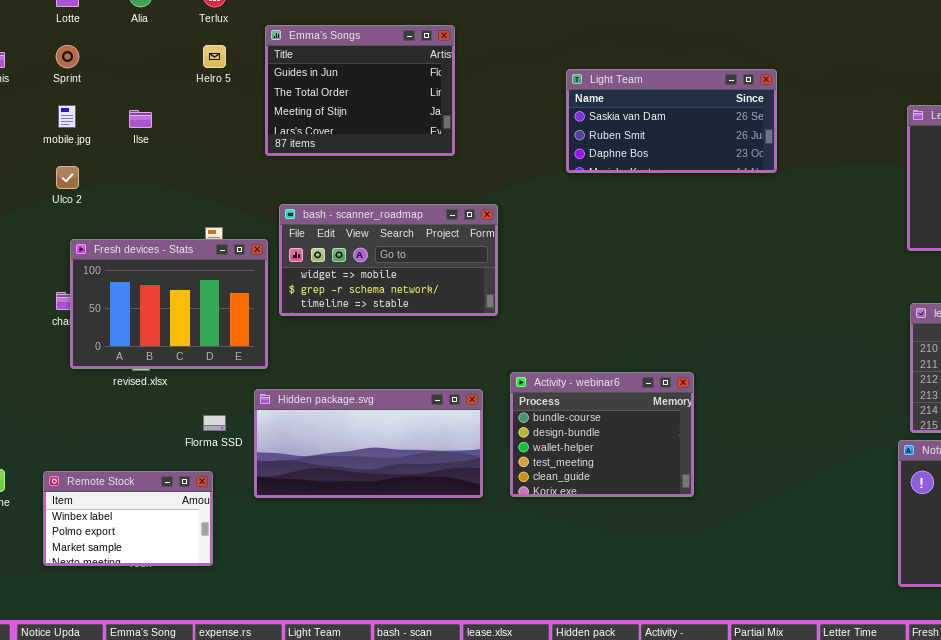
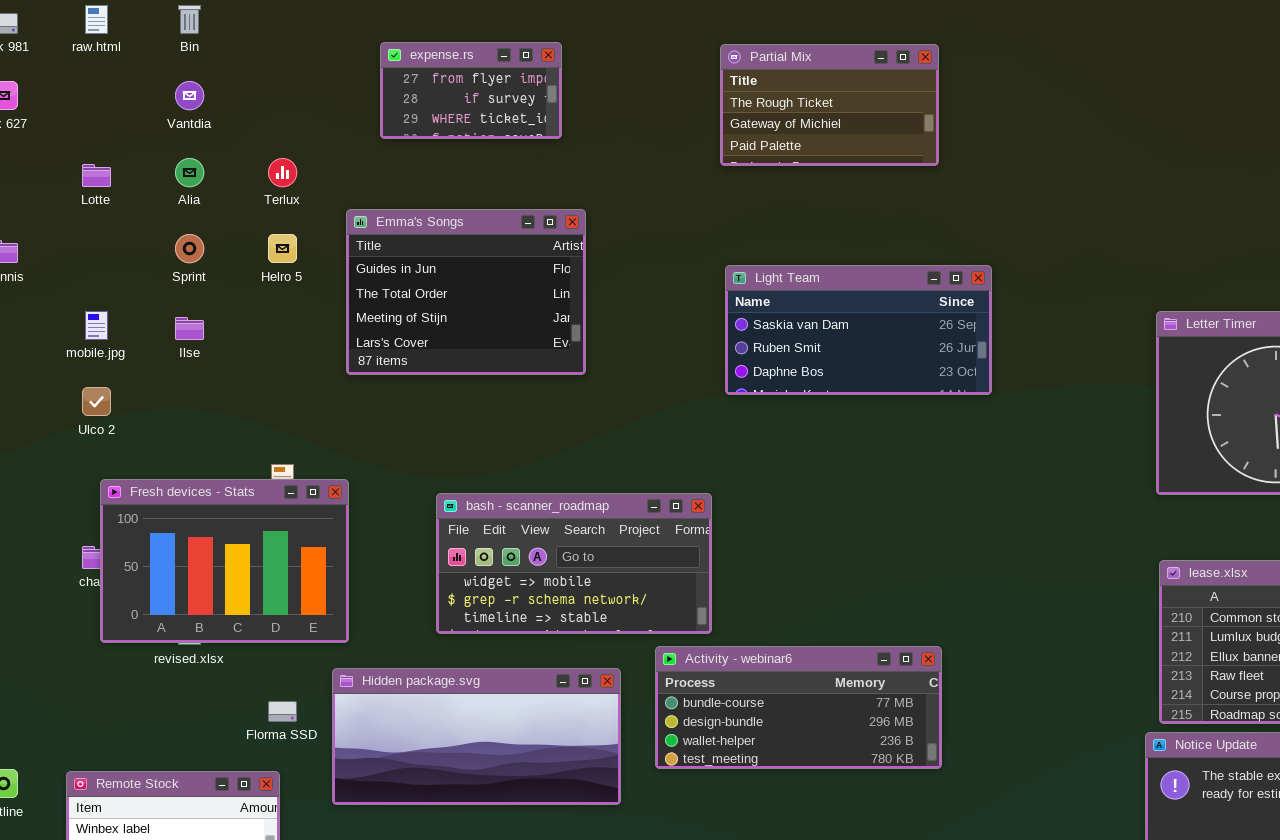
Sprint: [56,45,79,68] -> [175,234,204,263], moved
bash - scanner_roadmap: [279,204,498,316] -> [436,493,712,634], moved
Activity - webinar6: [510,372,694,497] -> [655,646,942,769], resized

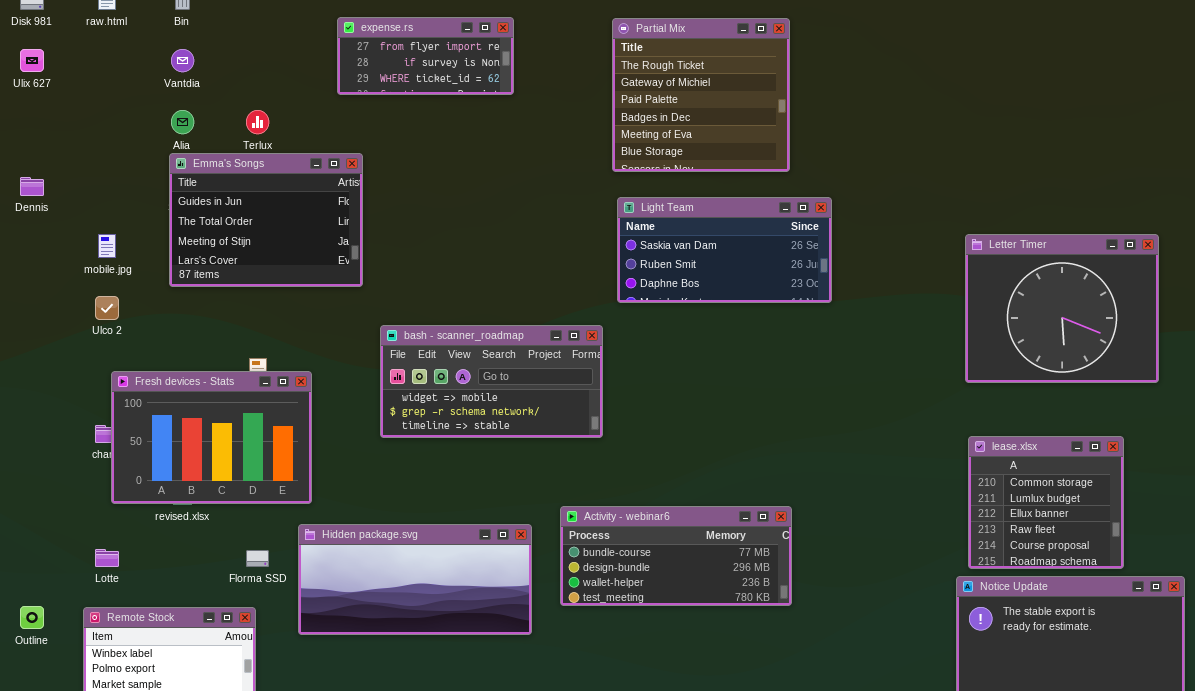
expense.rs: [380,42,562,139] -> [337,17,514,95], resized
Partial Mix: [720,44,939,166] -> [612,18,790,172], resized
Lotte: [82,164,111,187] -> [95,549,119,567], moved
Emma's Songs: [346,209,586,375] -> [169,153,363,287], moved
bash - scanner_roadmap: [436,493,712,634] -> [380,325,603,438], moved

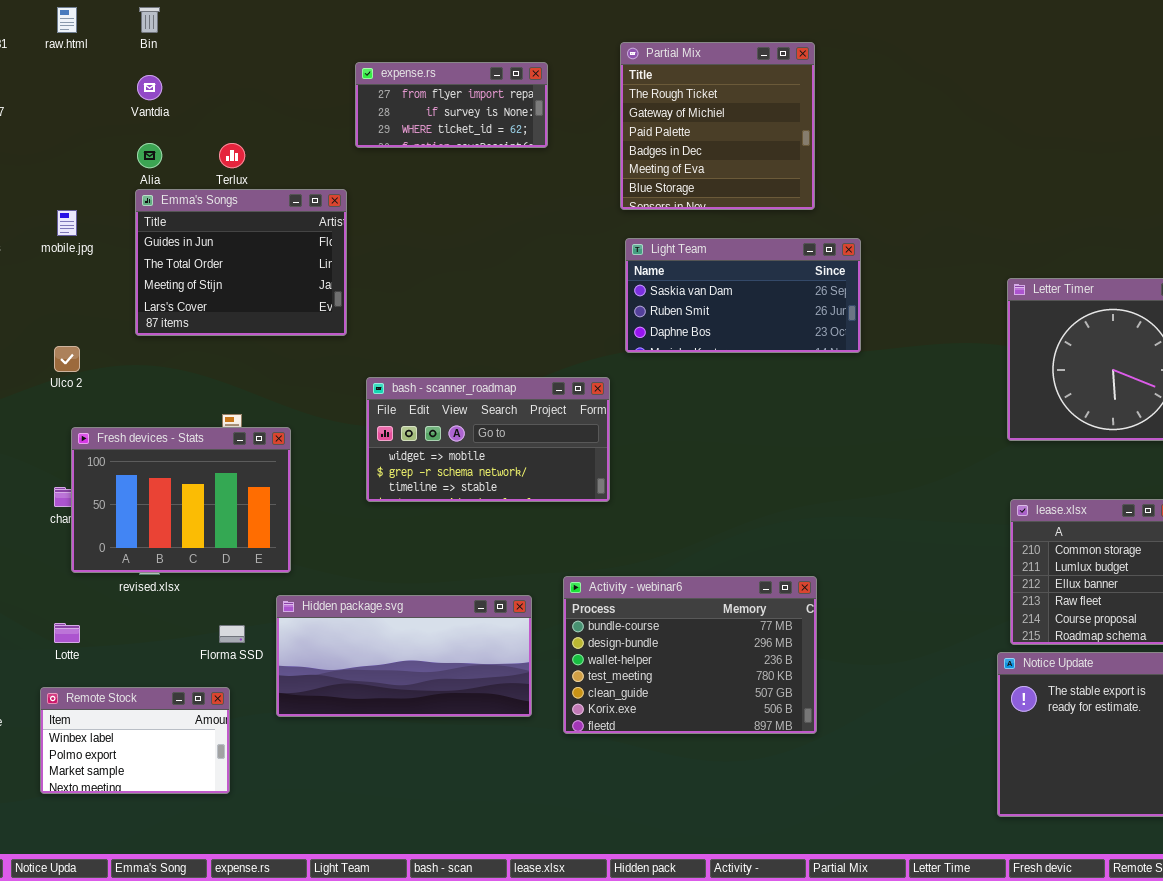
expense.rs: [337,17,514,95] -> [355,62,548,148], moved
mobile.jpg: [98,234,116,258] -> [57,210,77,236], moved
Activity - webinar6: [560,506,792,606] -> [563,576,817,734], resized

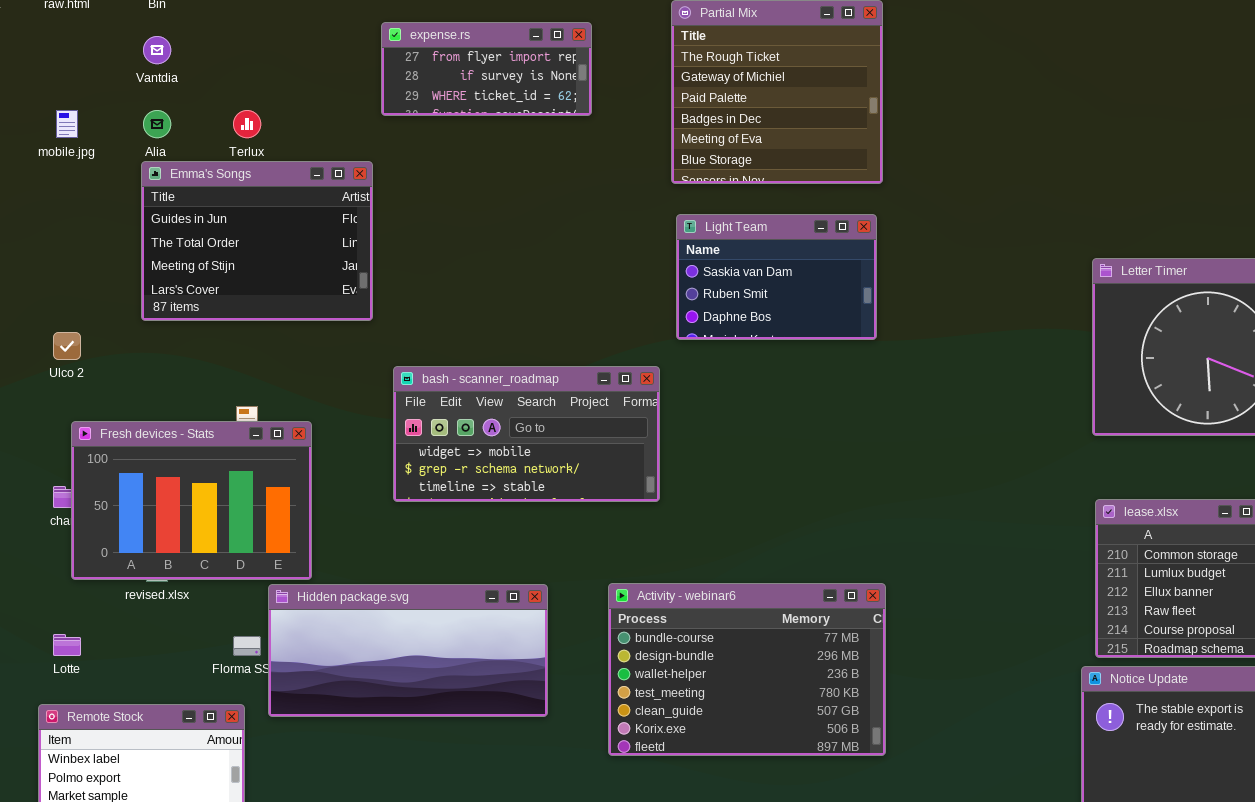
mobile.jpg: [57,210,77,236] -> [56,110,78,138], moved
Light Team: [625,238,861,353] -> [676,214,877,340], resized
Hidden package.svg: [276,595,532,717] -> [268,584,548,717], moved

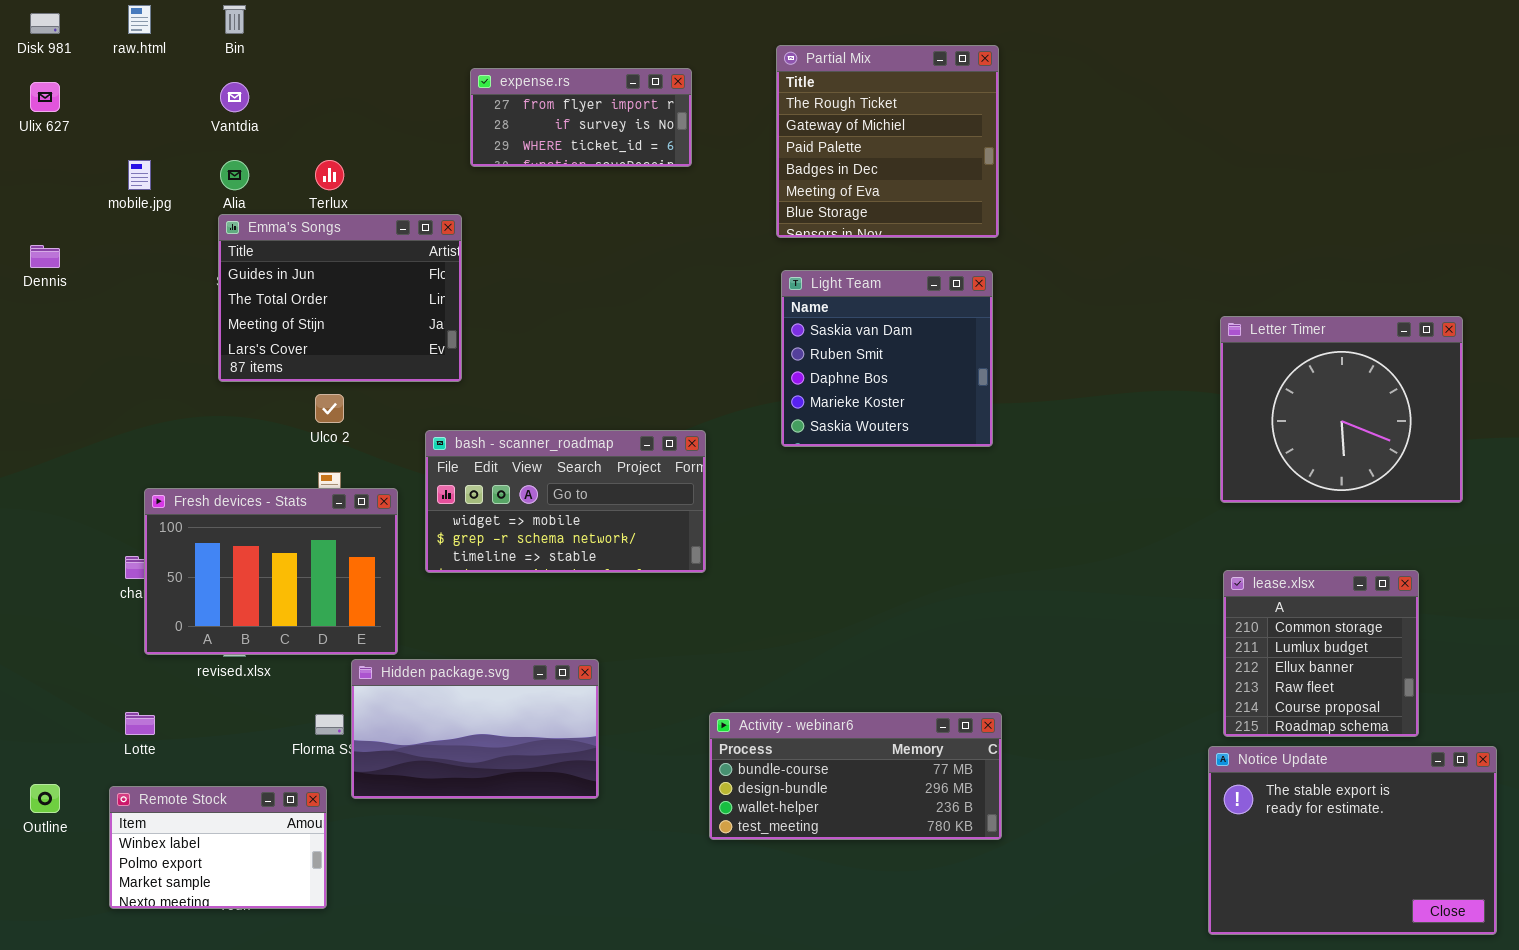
Light Team: [676,214,877,340] -> [781,270,993,447], resized
Ulco 2: [53,332,81,360] -> [315,394,344,423], moved
bash - scanner_roadmap: [393,366,660,502] -> [425,430,706,573], moved
Activity - webinar6: [608,583,886,756] -> [709,712,1002,840], resized
Hidden package.svg: [268,584,548,717] -> [351,659,599,799], resized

| AIM OF THE EXERCISE |
Return a word-for-word copy of the lines above from the one holding "Light Team: [676,214,877,340]" through the one holding "Activity - webinar6: [608,583,886,756]", with both of them included and nothing besides.

| COMPLETED TASK |
Light Team: [676,214,877,340] -> [781,270,993,447], resized
Ulco 2: [53,332,81,360] -> [315,394,344,423], moved
bash - scanner_roadmap: [393,366,660,502] -> [425,430,706,573], moved
Activity - webinar6: [608,583,886,756] -> [709,712,1002,840], resized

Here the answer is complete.